What needs to be done:
If an entry holds a picture, leave the picture out and copy the rest of the listing exactly.

Input data:
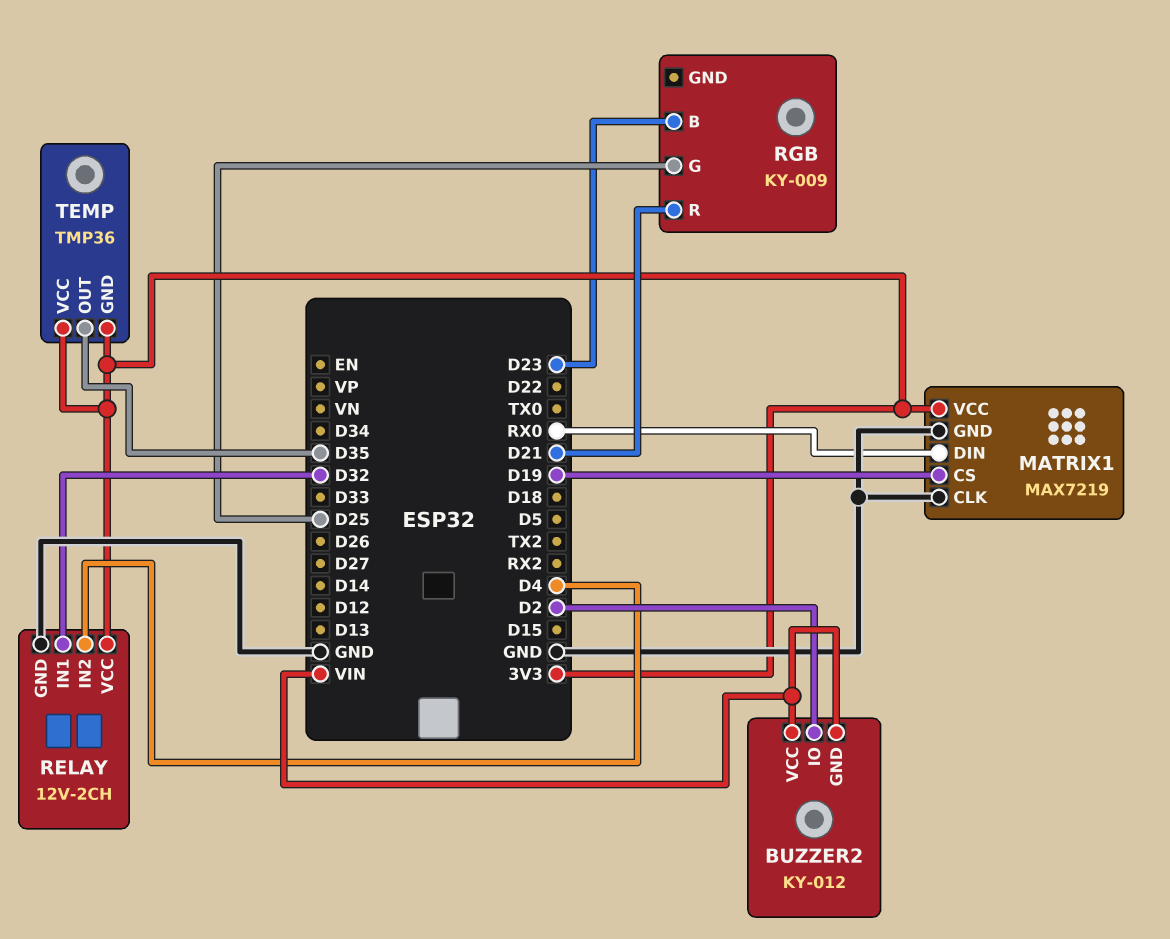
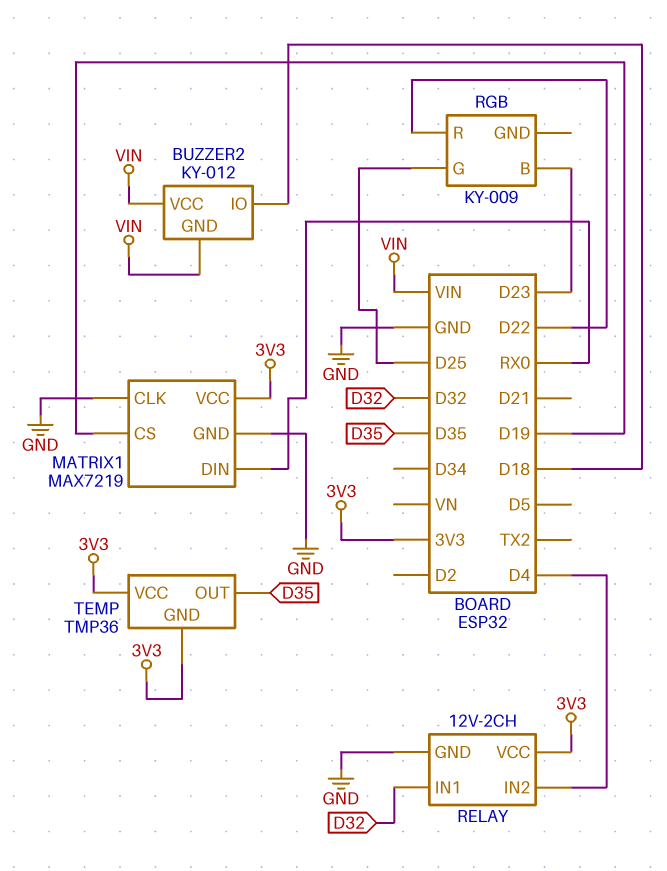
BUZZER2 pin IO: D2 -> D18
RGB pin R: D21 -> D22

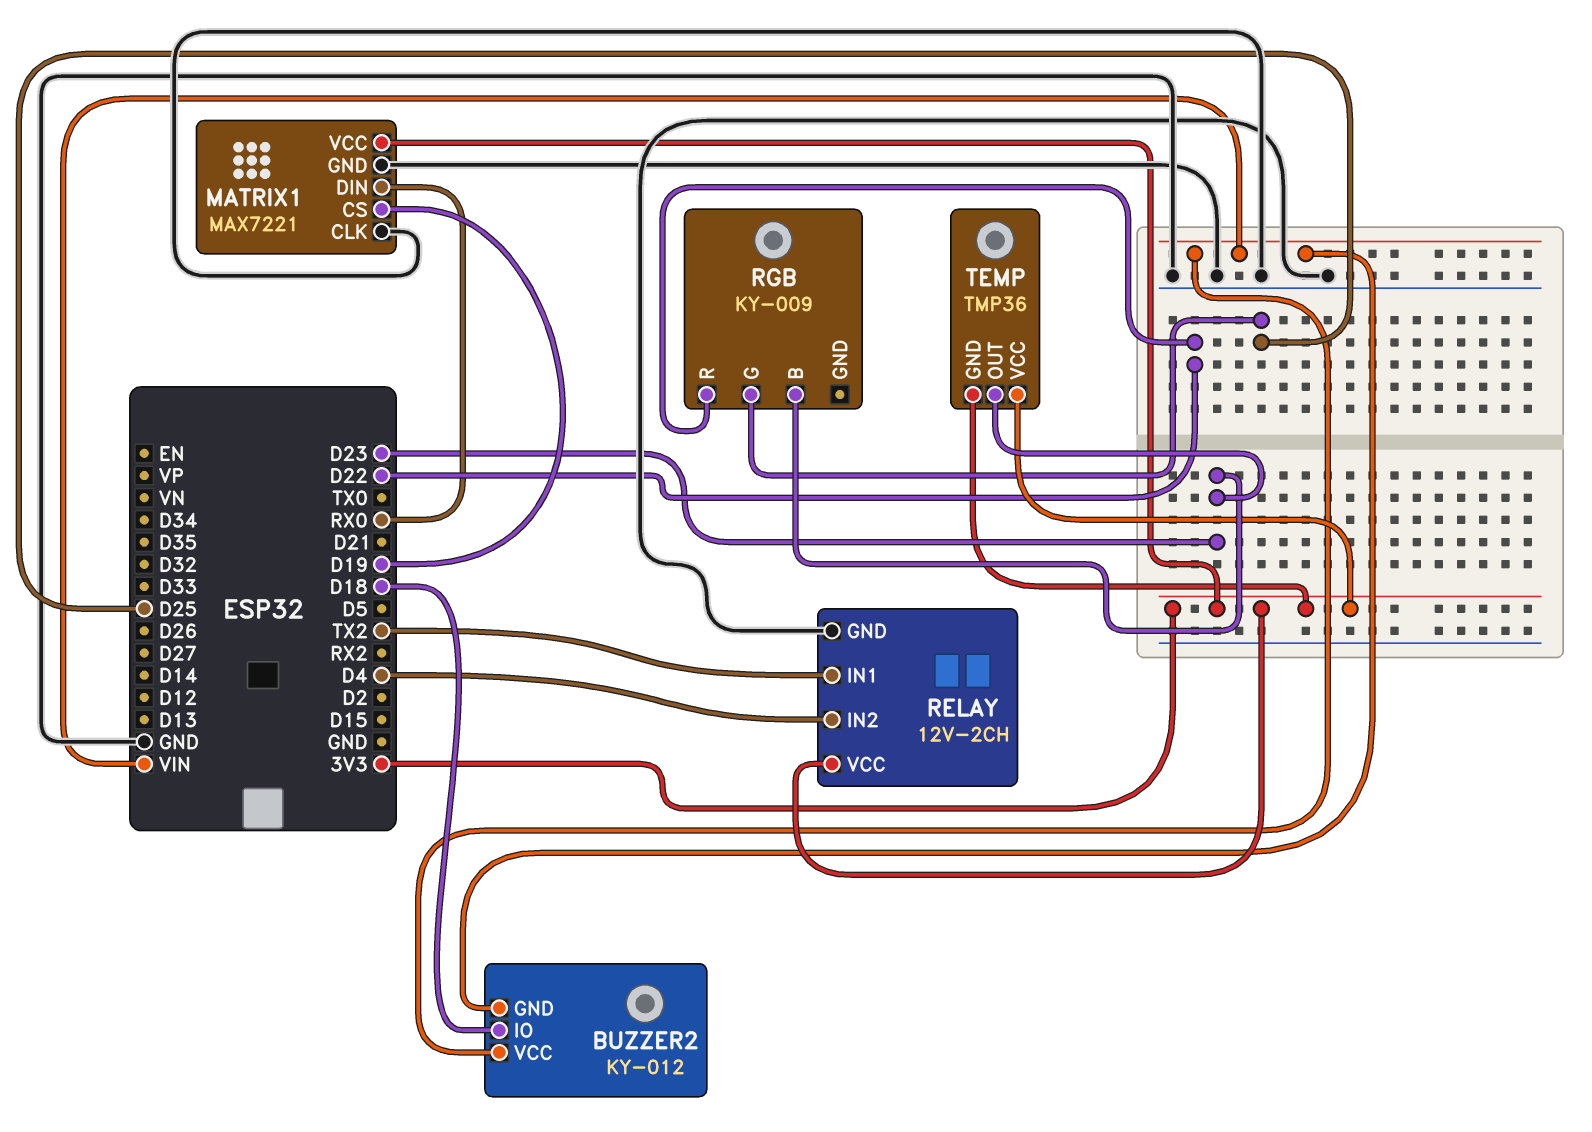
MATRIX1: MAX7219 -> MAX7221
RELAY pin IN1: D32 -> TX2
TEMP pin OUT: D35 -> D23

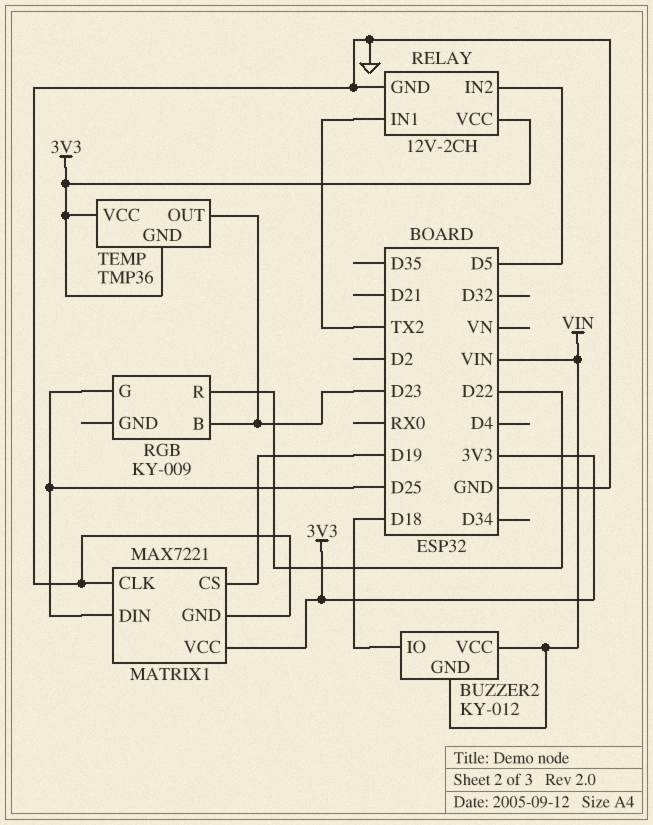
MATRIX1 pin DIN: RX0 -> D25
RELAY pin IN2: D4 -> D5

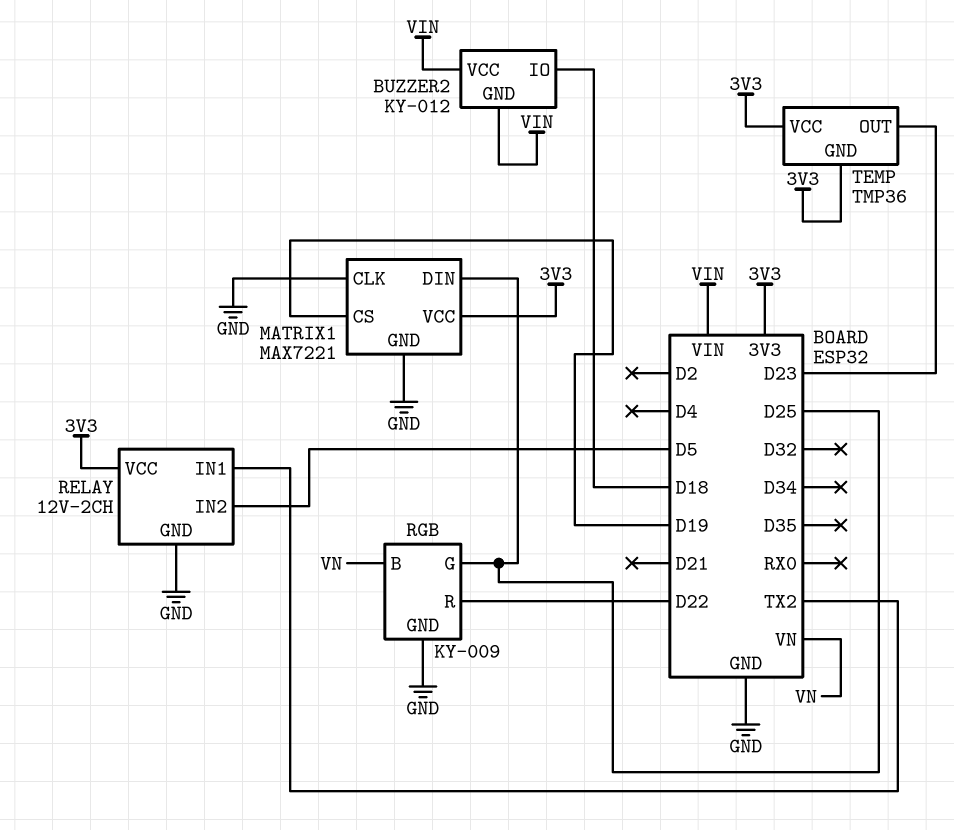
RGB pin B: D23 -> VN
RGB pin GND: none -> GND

Written solution:
BUZZER2 pin IO: D2 -> D18
RGB pin R: D21 -> D22

MATRIX1: MAX7219 -> MAX7221
RELAY pin IN1: D32 -> TX2
TEMP pin OUT: D35 -> D23

MATRIX1 pin DIN: RX0 -> D25
RELAY pin IN2: D4 -> D5

RGB pin B: D23 -> VN
RGB pin GND: none -> GND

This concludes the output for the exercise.